=== Problem requirements ===
Among the entries below, only the lines from the one with "black_ralepel (3rd from left)" through the one with "purple_seminun (3rd from left)" are wanted, reproduced exactly. Pictures are not wanted.

=== Data for analysis ===
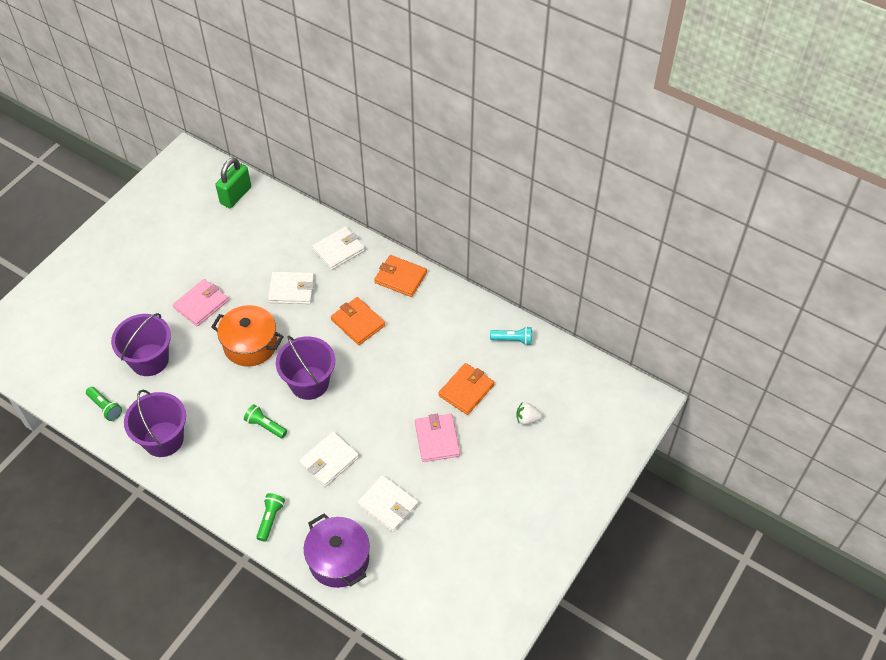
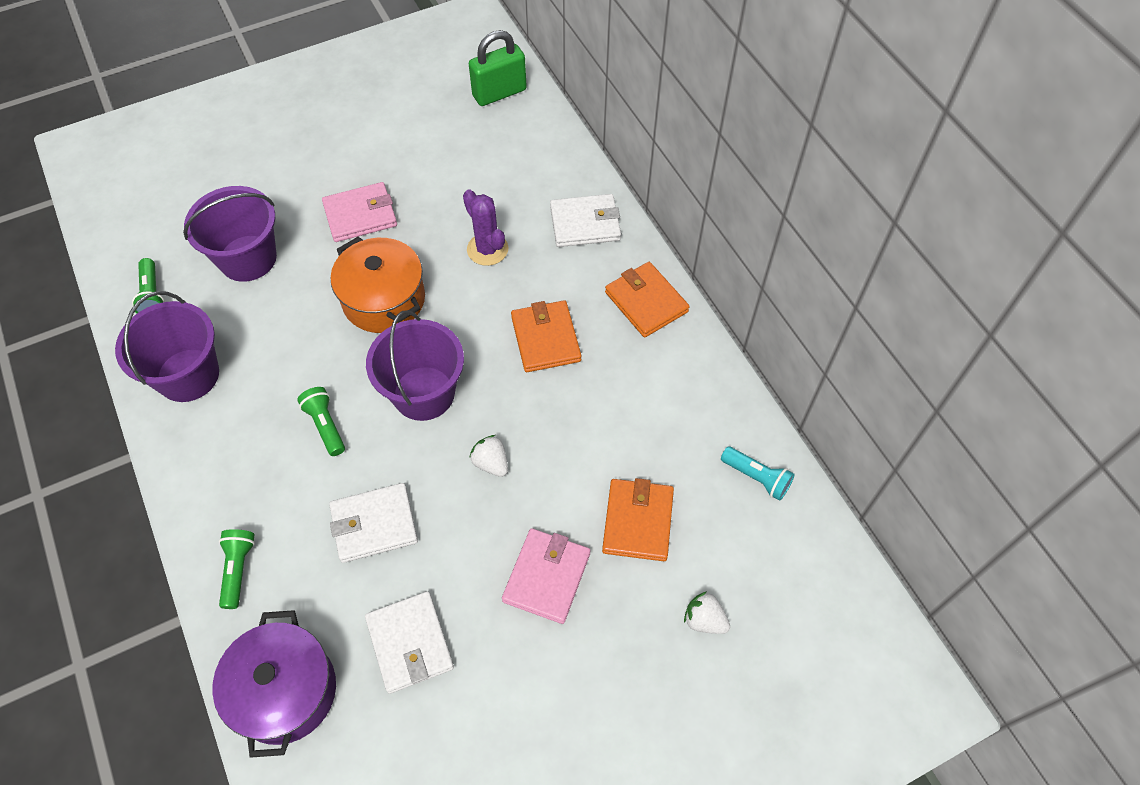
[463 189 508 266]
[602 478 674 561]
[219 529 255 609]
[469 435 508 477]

...

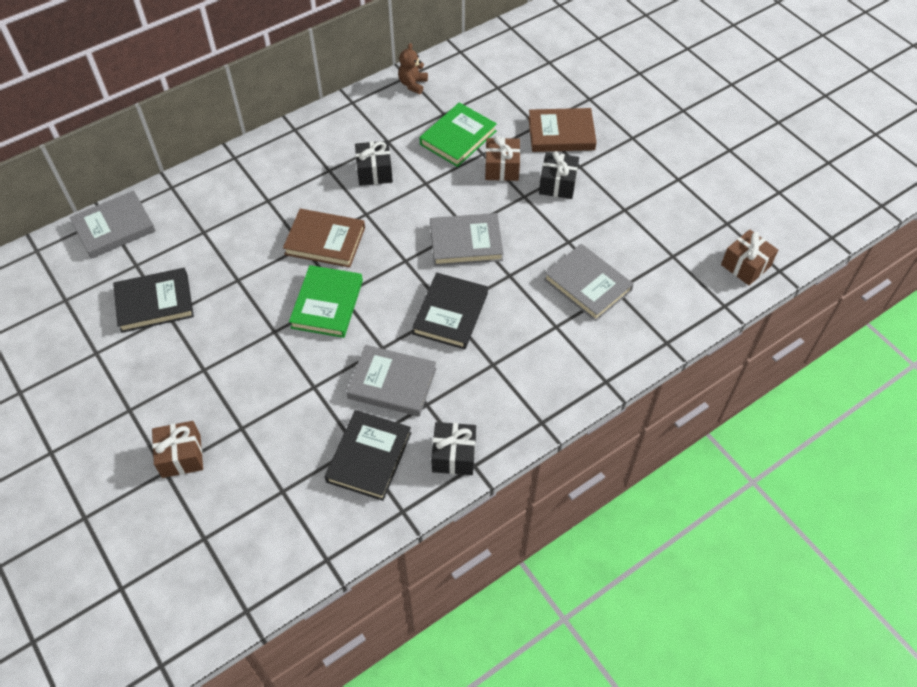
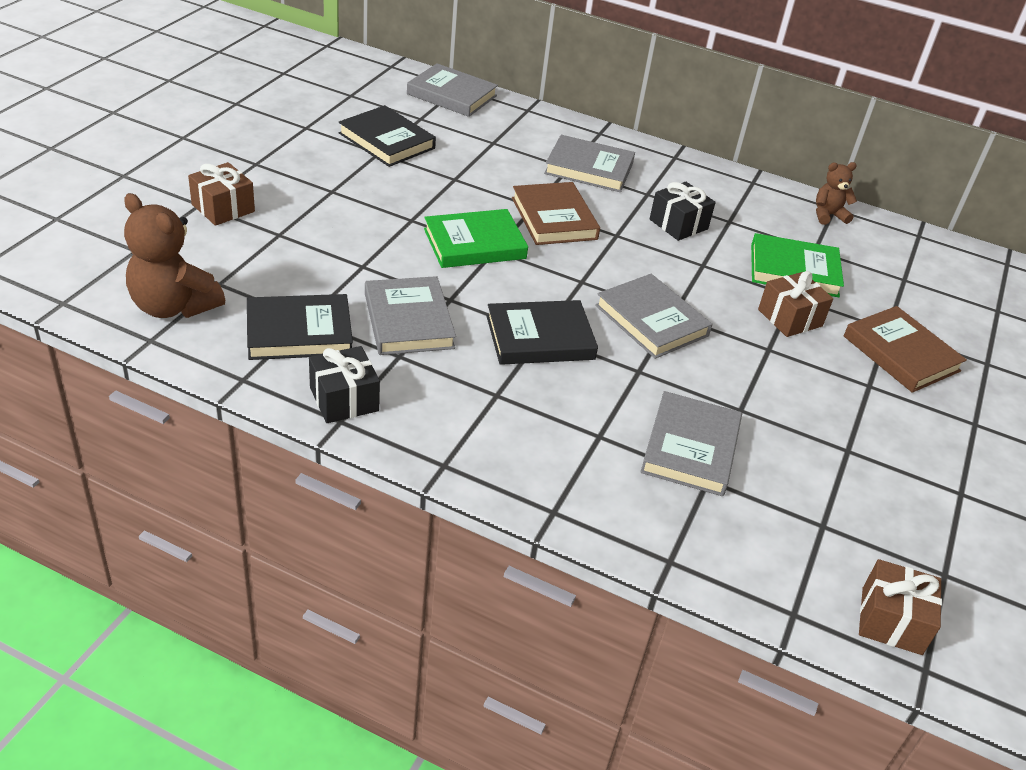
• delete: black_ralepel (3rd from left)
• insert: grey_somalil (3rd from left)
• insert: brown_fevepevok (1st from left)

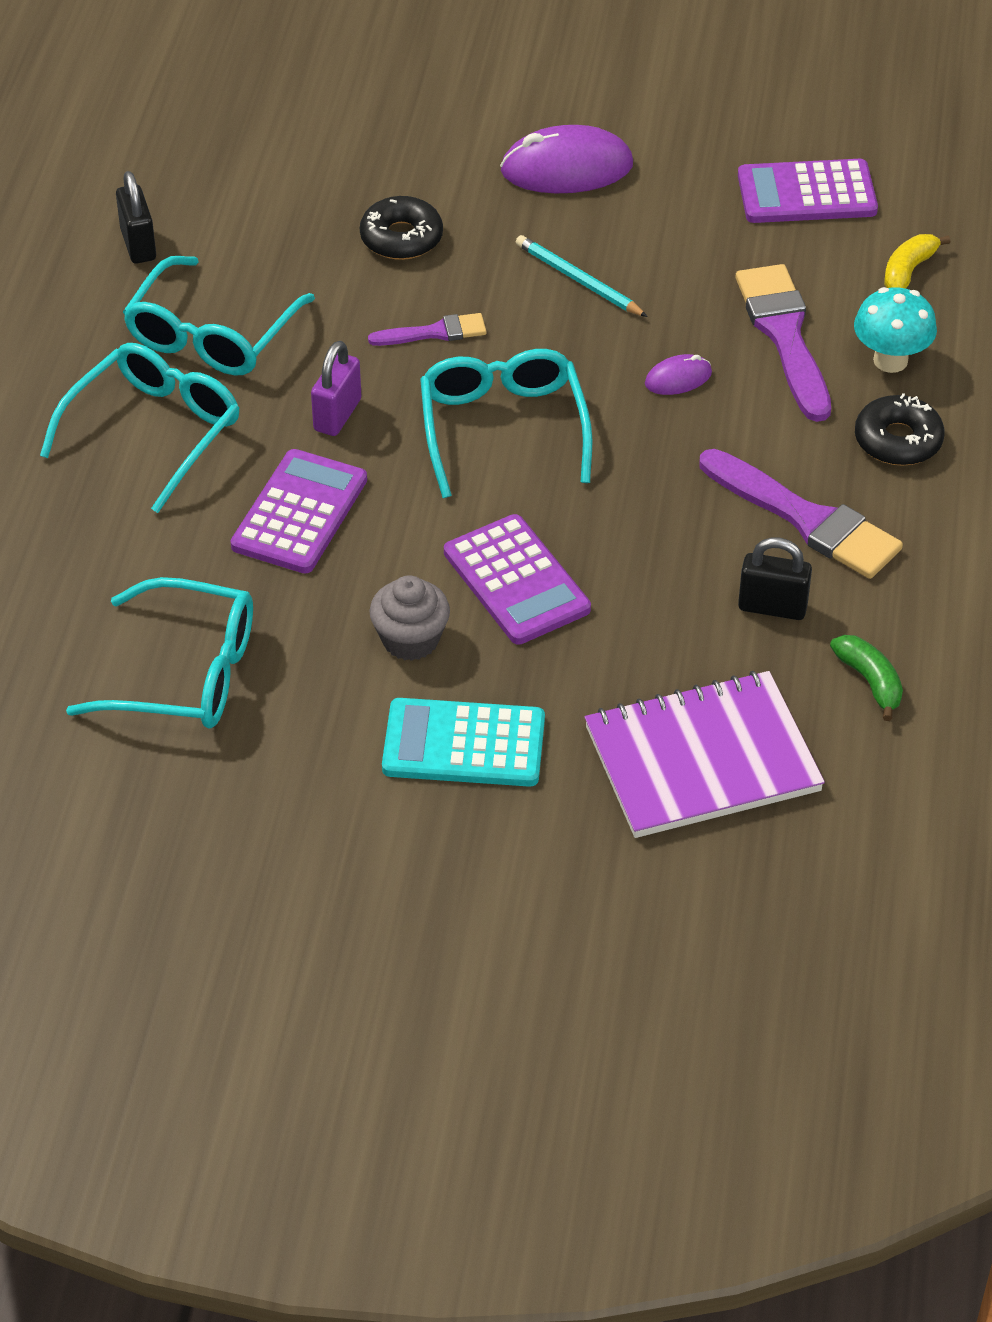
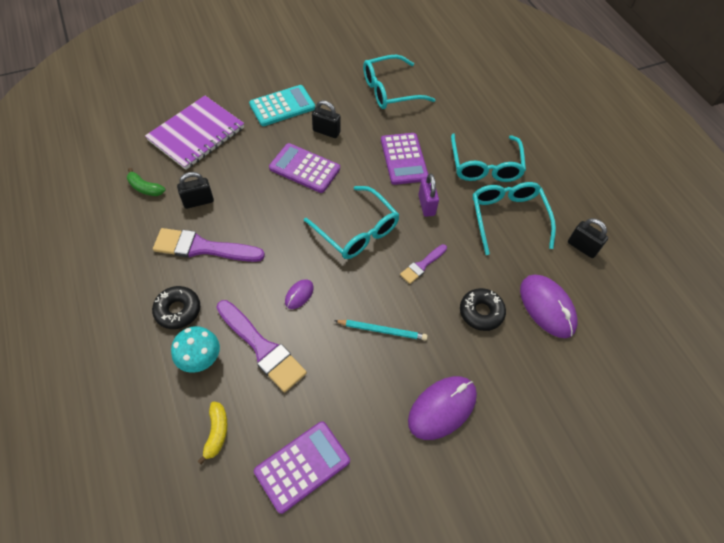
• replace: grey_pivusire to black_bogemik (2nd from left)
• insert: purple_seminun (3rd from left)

=== Written response ===
• delete: black_ralepel (3rd from left)
• insert: grey_somalil (3rd from left)
• insert: brown_fevepevok (1st from left)

• replace: grey_pivusire to black_bogemik (2nd from left)
• insert: purple_seminun (3rd from left)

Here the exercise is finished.